| RECORDS TO USE |
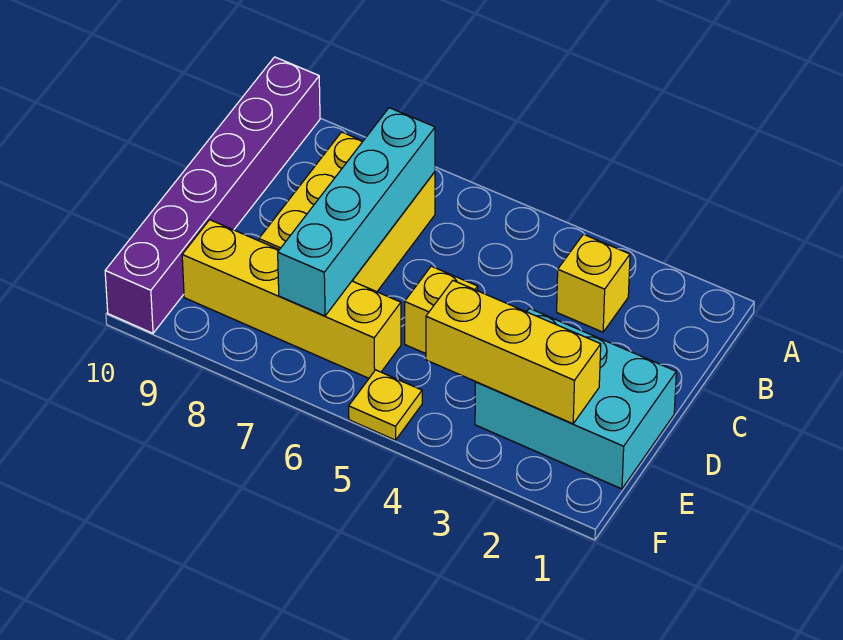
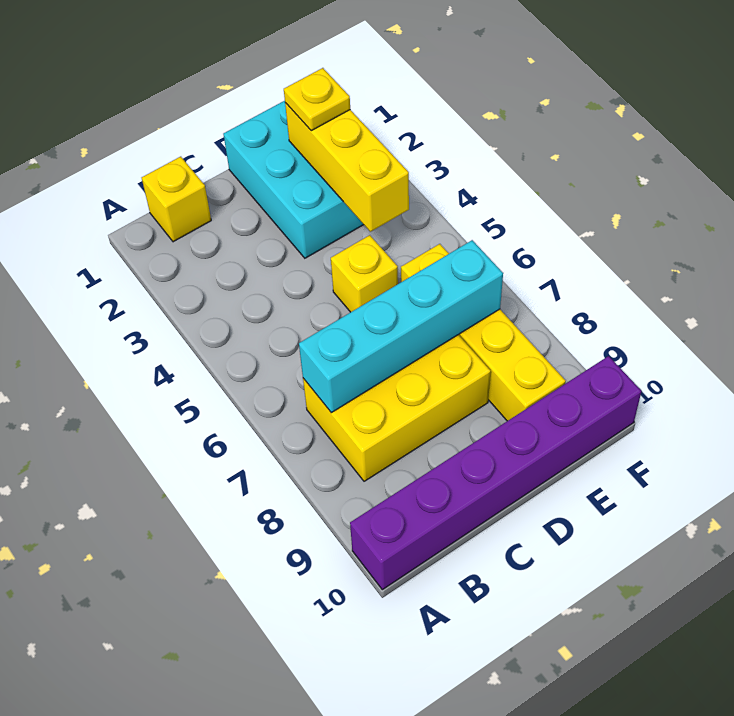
yellow brick B3 level 1 -> yellow brick B1 level 1
yellow plate F5 level 1 -> yellow plate E2 level 3

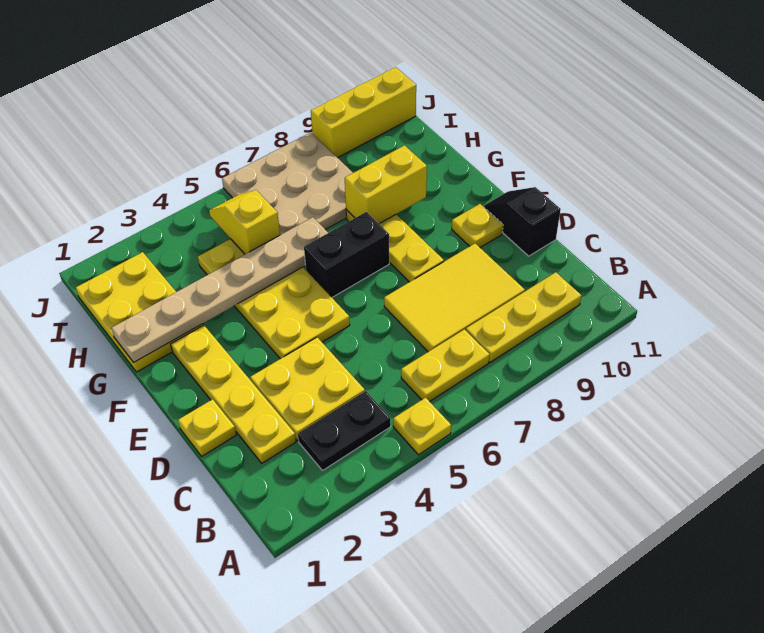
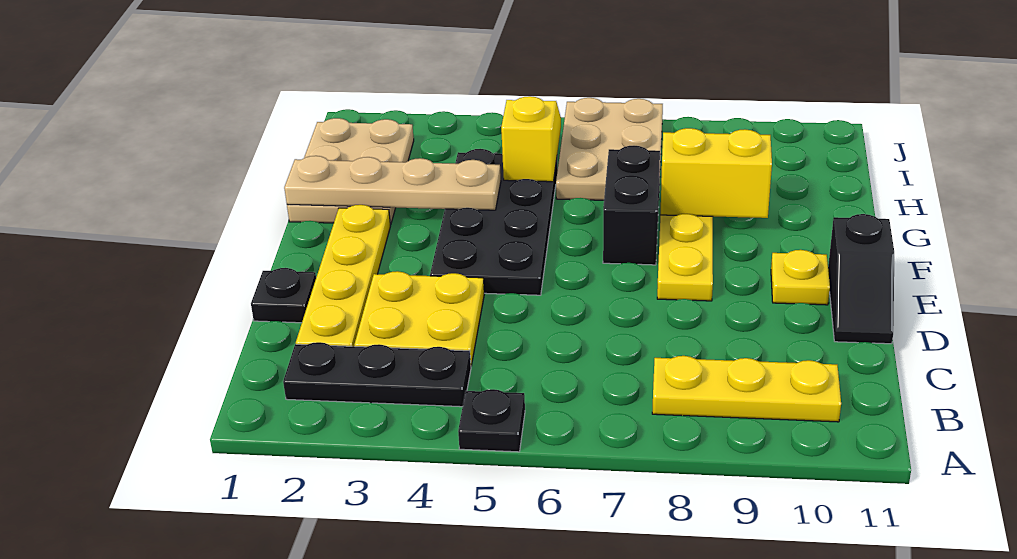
yellow plate A5 level 1 -> black plate A5 level 1
black plate B3:B4 level 1 -> black plate B2:B4 level 1
yellow plate B6:B7 level 1 -> none
yellow tile C7:D9 level 1 -> none
yellow plate D1 level 1 -> black plate D1 level 1
black slope D11:E11 level 1 top D -> black slope D11:E11 level 1 top E
yellow plate E4:H5 level 1 -> black plate E4:H5 level 1
black brick F6:F7 level 1 -> black brick F7:G7 level 1
yellow plate G1:I2 level 1 -> tan plate G1:I2 level 1
tan plate G1:G6 level 2 -> tan plate G1:G4 level 2
tan plate H6:J8 level 1 -> tan plate H6:J7 level 1
yellow brick J9:J11 level 1 -> none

| WORK ORDER |
Report each line of the records that holds the word "black".

| RESPONSE FOR THIS EXERCISE |
yellow plate A5 level 1 -> black plate A5 level 1
black plate B3:B4 level 1 -> black plate B2:B4 level 1
yellow plate D1 level 1 -> black plate D1 level 1
black slope D11:E11 level 1 top D -> black slope D11:E11 level 1 top E
yellow plate E4:H5 level 1 -> black plate E4:H5 level 1
black brick F6:F7 level 1 -> black brick F7:G7 level 1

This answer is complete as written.